DATA FOR THE TASK =>
== Segment start ==
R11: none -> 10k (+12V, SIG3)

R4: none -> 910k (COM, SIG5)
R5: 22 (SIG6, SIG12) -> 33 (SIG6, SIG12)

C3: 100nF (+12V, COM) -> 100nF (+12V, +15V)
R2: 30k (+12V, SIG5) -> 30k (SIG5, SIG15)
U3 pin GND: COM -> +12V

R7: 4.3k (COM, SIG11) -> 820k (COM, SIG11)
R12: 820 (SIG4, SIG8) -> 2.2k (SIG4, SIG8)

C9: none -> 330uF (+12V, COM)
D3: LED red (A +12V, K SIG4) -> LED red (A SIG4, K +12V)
== Segment end ==
WHAT TO WORK ON =>
List every line in the records above that contains the word "none".

RESPONSE TO THIS TASK =>
R11: none -> 10k (+12V, SIG3)
R4: none -> 910k (COM, SIG5)
C9: none -> 330uF (+12V, COM)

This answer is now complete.